── DATA SUPPLIED
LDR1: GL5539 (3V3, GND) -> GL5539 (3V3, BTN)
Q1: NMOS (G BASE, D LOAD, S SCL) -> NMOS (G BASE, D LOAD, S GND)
────
── DATA SUPPLIED
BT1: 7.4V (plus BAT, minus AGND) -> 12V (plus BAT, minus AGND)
────
── DATA SUPPLIED
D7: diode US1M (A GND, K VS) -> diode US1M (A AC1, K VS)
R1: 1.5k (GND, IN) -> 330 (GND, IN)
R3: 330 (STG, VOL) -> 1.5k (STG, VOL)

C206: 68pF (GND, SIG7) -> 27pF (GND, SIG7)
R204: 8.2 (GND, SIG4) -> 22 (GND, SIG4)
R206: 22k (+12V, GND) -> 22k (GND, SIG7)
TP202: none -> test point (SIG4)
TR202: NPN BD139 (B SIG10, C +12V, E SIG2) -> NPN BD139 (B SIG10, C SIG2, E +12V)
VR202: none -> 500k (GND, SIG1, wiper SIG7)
────
Show the lines of the data that hold the word "none".

• [WRITTEN ANSWER]
TP202: none -> test point (SIG4)
VR202: none -> 500k (GND, SIG1, wiper SIG7)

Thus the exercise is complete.